• **Task input**:
----------

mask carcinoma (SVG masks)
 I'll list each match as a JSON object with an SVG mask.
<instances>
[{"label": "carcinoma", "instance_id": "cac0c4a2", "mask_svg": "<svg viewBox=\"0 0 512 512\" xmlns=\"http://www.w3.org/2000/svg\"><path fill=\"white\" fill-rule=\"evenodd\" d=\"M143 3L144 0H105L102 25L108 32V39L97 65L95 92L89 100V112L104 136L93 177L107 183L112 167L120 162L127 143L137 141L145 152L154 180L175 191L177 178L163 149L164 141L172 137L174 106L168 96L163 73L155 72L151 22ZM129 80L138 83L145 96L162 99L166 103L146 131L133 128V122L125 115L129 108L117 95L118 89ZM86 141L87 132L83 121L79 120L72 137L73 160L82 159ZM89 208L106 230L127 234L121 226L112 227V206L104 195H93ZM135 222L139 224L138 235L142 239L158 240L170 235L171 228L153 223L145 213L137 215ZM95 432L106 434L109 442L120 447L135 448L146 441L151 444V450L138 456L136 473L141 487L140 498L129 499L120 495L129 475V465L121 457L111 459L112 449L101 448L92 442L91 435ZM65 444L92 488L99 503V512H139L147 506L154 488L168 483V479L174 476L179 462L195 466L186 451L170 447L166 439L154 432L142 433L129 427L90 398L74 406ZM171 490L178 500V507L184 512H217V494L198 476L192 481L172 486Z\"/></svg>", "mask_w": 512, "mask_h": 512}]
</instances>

----------

All of the lines above need to be given again exactly.

• **Complete output**:
mask carcinoma (SVG masks)
 I'll list each match as a JSON object with an SVG mask.
<instances>
[{"label": "carcinoma", "instance_id": "cac0c4a2", "mask_svg": "<svg viewBox=\"0 0 512 512\" xmlns=\"http://www.w3.org/2000/svg\"><path fill=\"white\" fill-rule=\"evenodd\" d=\"M143 3L144 0H105L102 25L108 32V39L97 65L95 92L89 100V112L104 136L93 177L107 183L112 167L120 162L127 143L137 141L145 152L154 180L175 191L177 178L163 149L164 141L172 137L174 106L168 96L163 73L155 72L151 22ZM129 80L138 83L145 96L162 99L166 103L146 131L133 128V122L125 115L129 108L117 95L118 89ZM86 141L87 132L83 121L79 120L72 137L73 160L82 159ZM89 208L106 230L127 234L121 226L112 227V206L104 195H93ZM135 222L139 224L138 235L142 239L158 240L170 235L171 228L153 223L145 213L137 215ZM95 432L106 434L109 442L120 447L135 448L146 441L151 444V450L138 456L136 473L141 487L140 498L129 499L120 495L129 475V465L121 457L111 459L112 449L101 448L92 442L91 435ZM65 444L92 488L99 503V512H139L147 506L154 488L168 483V479L174 476L179 462L195 466L186 451L170 447L166 439L154 432L142 433L129 427L90 398L74 406ZM171 490L178 500V507L184 512H217V494L198 476L192 481L172 486Z\"/></svg>", "mask_w": 512, "mask_h": 512}]
</instances>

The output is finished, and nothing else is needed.